Your goal: Below are lines of data; restate word for word those running from the line containing "C7: 220uF (plus BUF, minus DIS) -> none" to the line containing "R1: none -> 120 (+5V, CLK)", inclusive, and no others.

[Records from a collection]

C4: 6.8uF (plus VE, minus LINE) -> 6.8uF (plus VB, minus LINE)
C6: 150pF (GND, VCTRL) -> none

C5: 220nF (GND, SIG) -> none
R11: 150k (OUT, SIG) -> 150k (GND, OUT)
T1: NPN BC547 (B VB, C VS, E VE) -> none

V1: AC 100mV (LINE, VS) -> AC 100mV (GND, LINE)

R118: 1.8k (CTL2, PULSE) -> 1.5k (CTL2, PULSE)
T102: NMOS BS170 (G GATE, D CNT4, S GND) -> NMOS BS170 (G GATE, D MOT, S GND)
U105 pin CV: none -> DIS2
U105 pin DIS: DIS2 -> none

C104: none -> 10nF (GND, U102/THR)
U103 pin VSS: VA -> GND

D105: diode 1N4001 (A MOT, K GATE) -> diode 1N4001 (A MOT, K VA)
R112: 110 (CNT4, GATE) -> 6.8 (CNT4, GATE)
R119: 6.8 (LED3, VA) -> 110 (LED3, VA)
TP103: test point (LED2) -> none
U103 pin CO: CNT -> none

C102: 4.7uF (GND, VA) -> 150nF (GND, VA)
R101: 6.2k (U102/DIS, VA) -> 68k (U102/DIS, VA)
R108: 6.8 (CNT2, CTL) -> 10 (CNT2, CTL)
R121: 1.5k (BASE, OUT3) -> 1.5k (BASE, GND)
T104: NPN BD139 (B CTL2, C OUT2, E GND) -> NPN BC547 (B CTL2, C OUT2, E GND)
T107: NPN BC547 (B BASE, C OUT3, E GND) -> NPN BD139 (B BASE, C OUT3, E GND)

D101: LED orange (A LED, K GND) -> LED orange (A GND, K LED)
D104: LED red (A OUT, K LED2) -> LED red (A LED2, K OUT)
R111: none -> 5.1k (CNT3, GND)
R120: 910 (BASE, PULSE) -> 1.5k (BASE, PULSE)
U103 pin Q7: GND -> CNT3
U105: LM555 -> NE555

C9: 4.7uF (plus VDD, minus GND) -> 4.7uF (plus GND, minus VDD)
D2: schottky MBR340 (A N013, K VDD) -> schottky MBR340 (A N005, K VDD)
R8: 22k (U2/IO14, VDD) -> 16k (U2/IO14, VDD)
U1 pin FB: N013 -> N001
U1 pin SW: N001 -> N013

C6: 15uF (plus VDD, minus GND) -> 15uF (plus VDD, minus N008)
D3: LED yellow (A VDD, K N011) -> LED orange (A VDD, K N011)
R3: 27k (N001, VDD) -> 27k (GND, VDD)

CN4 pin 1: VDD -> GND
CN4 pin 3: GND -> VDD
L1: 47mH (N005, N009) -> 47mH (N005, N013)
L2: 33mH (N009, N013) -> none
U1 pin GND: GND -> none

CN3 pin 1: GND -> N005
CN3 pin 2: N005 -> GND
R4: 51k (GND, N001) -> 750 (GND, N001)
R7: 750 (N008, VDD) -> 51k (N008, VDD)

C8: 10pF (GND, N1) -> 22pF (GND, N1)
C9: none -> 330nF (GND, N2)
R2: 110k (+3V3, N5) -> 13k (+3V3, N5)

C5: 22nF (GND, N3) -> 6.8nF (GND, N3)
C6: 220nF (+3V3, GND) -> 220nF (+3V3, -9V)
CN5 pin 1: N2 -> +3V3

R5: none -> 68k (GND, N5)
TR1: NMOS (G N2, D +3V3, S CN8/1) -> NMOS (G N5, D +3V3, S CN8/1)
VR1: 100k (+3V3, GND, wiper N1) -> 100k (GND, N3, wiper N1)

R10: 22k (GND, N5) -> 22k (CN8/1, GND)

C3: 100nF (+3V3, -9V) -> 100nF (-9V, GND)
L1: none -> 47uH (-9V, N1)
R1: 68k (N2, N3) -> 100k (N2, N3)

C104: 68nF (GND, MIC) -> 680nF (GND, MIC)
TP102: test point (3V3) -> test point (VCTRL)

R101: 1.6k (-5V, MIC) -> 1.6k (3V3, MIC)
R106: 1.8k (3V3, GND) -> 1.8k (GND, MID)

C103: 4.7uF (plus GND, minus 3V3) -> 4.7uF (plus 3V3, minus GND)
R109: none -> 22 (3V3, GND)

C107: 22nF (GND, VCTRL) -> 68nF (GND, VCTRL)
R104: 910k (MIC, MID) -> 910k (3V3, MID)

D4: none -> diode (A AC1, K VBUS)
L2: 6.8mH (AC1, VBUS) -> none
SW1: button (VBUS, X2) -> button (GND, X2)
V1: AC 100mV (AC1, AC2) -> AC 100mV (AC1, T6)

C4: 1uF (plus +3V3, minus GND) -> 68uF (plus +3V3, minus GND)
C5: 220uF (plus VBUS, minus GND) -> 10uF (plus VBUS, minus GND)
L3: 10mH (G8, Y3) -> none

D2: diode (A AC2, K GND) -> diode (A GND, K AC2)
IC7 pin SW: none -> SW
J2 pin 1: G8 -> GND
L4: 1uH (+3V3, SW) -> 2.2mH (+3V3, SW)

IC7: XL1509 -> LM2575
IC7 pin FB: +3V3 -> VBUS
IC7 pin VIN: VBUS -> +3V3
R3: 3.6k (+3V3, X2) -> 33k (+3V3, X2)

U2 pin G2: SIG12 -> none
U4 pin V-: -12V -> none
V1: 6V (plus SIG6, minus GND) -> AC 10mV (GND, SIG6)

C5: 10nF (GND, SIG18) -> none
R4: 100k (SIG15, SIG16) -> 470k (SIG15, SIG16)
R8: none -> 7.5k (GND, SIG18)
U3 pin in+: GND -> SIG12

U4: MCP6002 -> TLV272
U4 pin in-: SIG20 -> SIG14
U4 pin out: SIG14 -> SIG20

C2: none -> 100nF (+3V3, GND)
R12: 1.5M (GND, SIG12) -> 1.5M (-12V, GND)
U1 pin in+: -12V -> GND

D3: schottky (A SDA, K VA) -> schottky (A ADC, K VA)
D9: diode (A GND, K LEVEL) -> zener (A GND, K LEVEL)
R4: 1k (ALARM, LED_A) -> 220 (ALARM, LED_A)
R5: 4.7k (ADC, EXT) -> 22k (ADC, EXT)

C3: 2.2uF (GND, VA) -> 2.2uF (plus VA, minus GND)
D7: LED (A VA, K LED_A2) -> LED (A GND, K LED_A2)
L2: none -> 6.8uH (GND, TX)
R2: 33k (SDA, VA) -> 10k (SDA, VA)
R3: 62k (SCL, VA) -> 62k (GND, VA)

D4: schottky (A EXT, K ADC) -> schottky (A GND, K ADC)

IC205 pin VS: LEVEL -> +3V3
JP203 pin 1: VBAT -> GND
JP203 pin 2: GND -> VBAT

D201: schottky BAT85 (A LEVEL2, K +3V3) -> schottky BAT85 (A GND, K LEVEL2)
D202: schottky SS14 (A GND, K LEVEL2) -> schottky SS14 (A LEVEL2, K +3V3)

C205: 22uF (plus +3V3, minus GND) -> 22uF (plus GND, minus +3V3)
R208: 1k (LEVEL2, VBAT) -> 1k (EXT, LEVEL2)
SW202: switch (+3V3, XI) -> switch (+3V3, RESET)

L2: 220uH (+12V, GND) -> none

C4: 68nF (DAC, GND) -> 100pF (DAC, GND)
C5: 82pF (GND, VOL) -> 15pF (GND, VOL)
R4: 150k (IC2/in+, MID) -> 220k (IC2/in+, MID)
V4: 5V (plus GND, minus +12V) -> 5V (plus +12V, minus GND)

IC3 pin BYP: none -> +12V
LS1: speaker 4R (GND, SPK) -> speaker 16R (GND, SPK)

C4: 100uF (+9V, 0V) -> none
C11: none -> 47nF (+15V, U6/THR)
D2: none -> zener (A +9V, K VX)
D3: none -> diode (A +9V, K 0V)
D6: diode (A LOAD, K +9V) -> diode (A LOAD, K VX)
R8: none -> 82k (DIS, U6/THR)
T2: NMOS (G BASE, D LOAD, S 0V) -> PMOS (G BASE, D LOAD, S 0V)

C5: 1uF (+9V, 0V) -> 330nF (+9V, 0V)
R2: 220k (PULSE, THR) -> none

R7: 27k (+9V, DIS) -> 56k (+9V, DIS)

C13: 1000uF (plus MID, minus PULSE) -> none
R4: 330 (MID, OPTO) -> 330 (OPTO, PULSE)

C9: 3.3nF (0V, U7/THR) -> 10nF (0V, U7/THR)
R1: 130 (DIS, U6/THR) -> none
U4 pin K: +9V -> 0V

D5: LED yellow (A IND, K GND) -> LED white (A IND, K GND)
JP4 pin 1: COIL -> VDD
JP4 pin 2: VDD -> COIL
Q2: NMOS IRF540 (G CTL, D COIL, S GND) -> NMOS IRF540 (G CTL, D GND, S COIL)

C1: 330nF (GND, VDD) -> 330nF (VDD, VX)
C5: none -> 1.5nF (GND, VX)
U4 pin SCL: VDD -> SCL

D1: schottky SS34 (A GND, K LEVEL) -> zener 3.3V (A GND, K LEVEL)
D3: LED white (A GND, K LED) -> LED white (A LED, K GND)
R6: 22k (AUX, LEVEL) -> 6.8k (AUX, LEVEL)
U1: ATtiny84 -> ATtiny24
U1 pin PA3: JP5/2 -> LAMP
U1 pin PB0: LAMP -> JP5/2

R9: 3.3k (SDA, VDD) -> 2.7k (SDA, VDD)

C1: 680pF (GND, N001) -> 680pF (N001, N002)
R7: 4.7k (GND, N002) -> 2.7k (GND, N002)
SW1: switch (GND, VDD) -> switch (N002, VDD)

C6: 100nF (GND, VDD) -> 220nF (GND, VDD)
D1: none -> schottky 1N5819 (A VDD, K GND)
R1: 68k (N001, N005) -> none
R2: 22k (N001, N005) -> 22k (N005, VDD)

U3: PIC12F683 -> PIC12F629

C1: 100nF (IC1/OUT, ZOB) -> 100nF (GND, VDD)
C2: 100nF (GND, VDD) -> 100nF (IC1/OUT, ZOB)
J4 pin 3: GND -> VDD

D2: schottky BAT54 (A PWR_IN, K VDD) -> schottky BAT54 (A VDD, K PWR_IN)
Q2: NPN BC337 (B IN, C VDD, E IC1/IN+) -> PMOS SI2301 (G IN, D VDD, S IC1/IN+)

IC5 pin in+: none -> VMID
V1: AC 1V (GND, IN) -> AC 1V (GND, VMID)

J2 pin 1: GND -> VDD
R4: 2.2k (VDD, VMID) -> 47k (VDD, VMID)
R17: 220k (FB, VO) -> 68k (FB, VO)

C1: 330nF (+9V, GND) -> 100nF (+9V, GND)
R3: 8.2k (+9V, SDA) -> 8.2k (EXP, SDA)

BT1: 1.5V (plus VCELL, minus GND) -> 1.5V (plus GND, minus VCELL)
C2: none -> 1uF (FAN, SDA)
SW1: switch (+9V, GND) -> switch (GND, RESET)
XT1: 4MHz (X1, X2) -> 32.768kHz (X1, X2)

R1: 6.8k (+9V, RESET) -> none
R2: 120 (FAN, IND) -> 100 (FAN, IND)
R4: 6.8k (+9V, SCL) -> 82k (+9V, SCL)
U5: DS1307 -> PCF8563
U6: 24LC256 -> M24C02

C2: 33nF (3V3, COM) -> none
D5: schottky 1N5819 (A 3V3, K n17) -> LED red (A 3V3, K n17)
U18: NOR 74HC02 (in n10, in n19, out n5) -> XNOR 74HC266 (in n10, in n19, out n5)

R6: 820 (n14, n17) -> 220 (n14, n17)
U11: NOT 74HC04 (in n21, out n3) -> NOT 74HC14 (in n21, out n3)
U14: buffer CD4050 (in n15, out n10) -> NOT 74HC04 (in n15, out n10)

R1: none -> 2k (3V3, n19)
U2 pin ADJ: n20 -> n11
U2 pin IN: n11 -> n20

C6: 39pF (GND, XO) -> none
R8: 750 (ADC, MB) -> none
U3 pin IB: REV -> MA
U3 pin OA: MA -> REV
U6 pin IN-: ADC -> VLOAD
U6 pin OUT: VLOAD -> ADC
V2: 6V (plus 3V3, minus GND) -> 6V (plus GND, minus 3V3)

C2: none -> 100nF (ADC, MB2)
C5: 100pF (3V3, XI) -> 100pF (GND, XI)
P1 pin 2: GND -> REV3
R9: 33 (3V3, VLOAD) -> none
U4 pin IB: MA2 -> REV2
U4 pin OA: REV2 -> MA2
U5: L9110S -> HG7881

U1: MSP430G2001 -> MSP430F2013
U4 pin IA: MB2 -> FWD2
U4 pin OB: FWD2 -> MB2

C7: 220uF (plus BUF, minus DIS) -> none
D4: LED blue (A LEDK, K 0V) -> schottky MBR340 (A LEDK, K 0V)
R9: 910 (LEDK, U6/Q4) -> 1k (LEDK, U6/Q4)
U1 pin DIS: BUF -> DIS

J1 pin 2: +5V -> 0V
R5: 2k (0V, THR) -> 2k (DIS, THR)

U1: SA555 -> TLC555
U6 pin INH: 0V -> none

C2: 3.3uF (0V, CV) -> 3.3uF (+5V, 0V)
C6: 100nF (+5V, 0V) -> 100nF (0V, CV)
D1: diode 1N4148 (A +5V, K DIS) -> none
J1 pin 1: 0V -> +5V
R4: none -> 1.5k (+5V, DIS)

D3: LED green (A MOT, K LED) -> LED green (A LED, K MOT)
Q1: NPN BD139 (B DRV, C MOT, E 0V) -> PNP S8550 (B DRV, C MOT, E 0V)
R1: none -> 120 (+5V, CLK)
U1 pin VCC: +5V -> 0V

Response box:
C7: 220uF (plus BUF, minus DIS) -> none
D4: LED blue (A LEDK, K 0V) -> schottky MBR340 (A LEDK, K 0V)
R9: 910 (LEDK, U6/Q4) -> 1k (LEDK, U6/Q4)
U1 pin DIS: BUF -> DIS

J1 pin 2: +5V -> 0V
R5: 2k (0V, THR) -> 2k (DIS, THR)

U1: SA555 -> TLC555
U6 pin INH: 0V -> none

C2: 3.3uF (0V, CV) -> 3.3uF (+5V, 0V)
C6: 100nF (+5V, 0V) -> 100nF (0V, CV)
D1: diode 1N4148 (A +5V, K DIS) -> none
J1 pin 1: 0V -> +5V
R4: none -> 1.5k (+5V, DIS)

D3: LED green (A MOT, K LED) -> LED green (A LED, K MOT)
Q1: NPN BD139 (B DRV, C MOT, E 0V) -> PNP S8550 (B DRV, C MOT, E 0V)
R1: none -> 120 (+5V, CLK)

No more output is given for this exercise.